Search the records for lines with the word "domino" and copy each match.

§ EXTRACTED DATA:
□ □ □ □ □ □ □

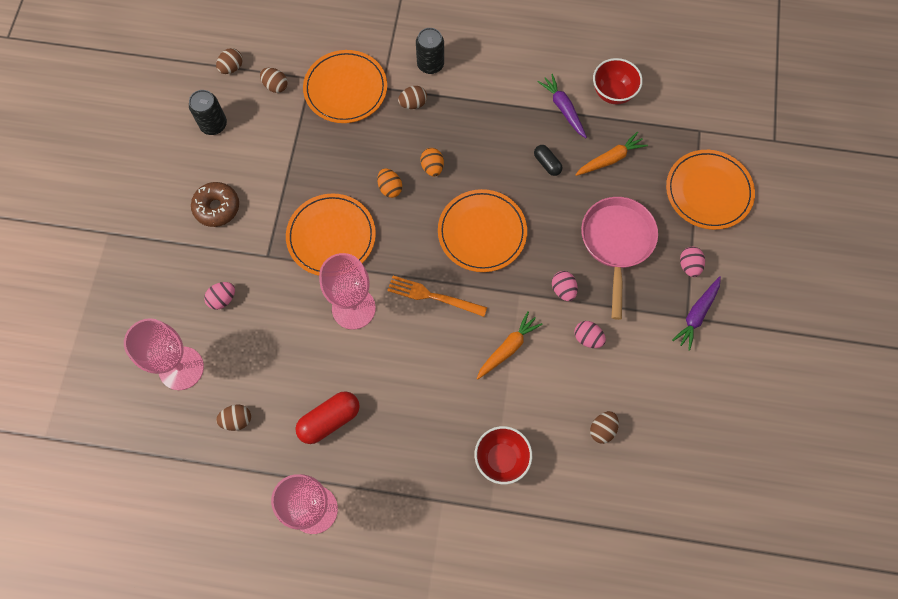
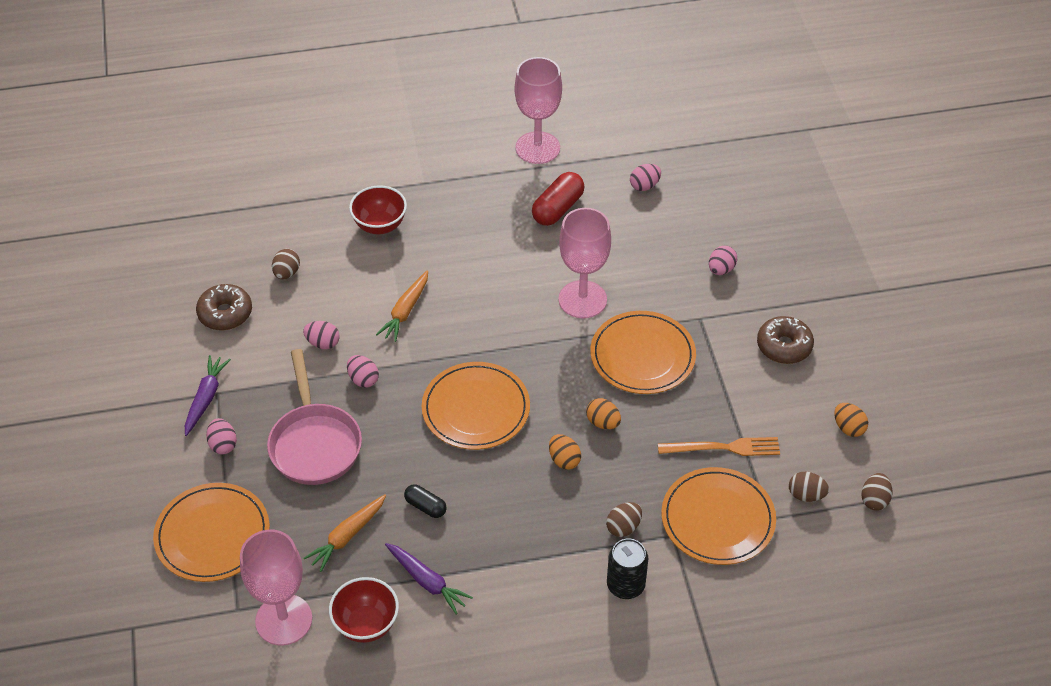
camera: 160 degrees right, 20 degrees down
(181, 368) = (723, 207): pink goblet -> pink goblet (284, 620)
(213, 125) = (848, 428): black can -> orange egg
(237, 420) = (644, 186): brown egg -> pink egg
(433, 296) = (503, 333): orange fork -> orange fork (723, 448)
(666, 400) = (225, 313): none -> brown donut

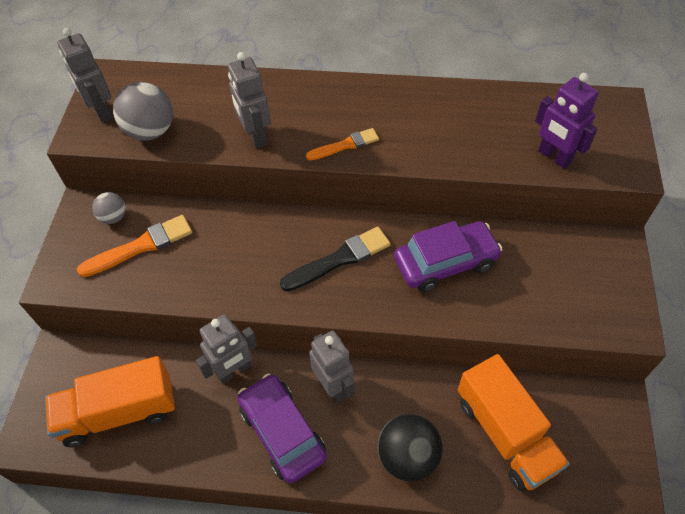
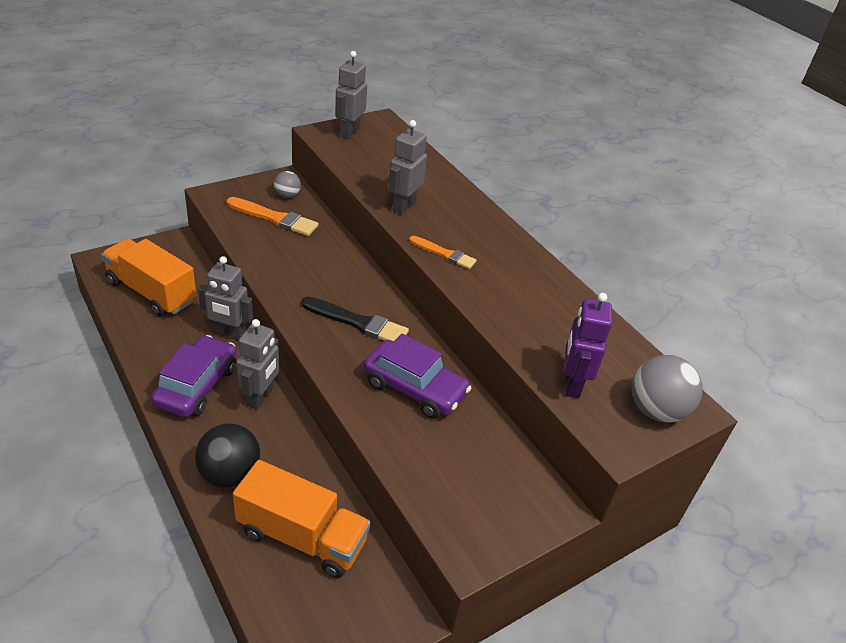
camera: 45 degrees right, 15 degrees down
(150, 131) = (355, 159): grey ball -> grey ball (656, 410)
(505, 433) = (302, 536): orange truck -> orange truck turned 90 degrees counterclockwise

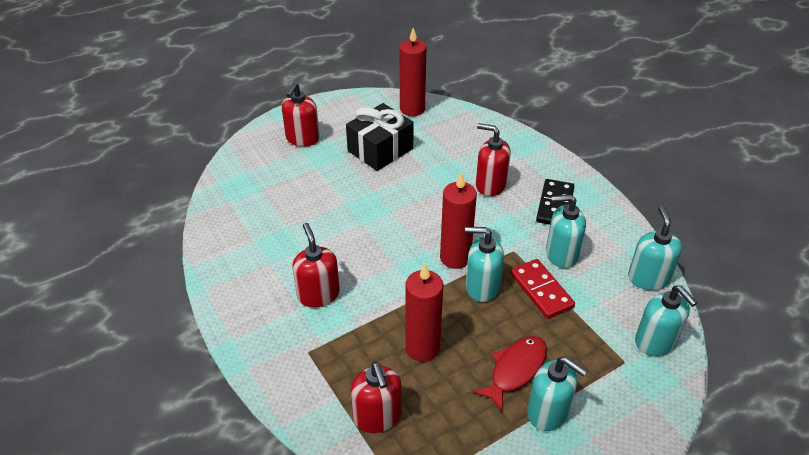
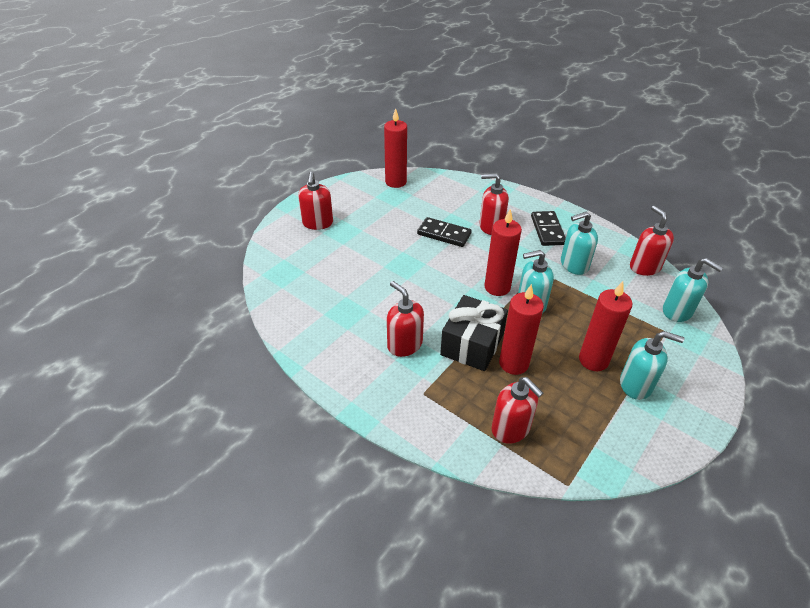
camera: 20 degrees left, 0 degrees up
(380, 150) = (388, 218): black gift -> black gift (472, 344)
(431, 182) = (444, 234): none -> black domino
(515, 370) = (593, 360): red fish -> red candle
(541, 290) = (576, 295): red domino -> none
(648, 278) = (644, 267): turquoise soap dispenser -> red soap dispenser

□ □ □ □ □ □ □

§ REPLY TO THE EXERCISE:
(431, 182) = (444, 234): none -> black domino
(541, 290) = (576, 295): red domino -> none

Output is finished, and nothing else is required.